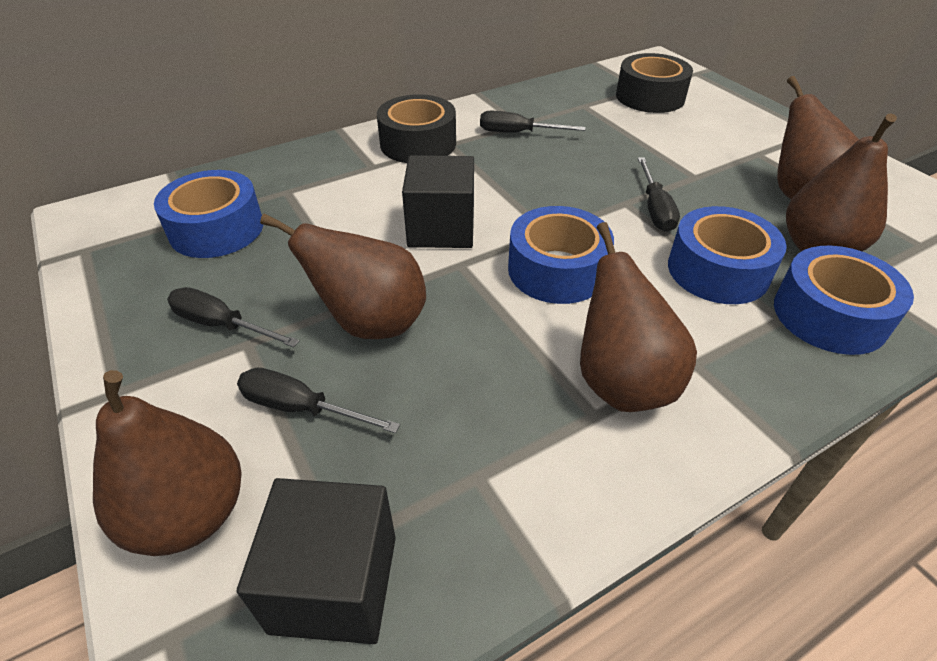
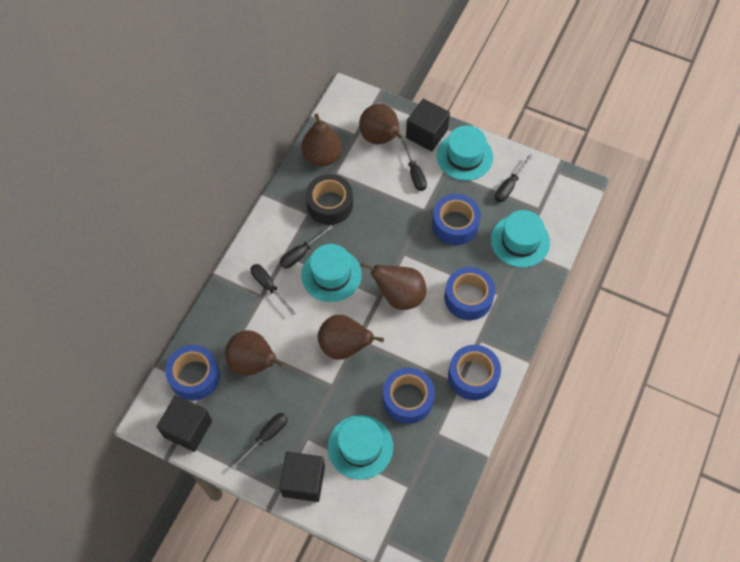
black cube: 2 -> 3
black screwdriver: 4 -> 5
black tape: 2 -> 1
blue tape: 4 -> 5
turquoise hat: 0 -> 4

━━━━━━

● **Job**: Take the listing above and restate it word for word, without its pictures.

● **Solution**:
black cube: 2 -> 3
black screwdriver: 4 -> 5
black tape: 2 -> 1
blue tape: 4 -> 5
turquoise hat: 0 -> 4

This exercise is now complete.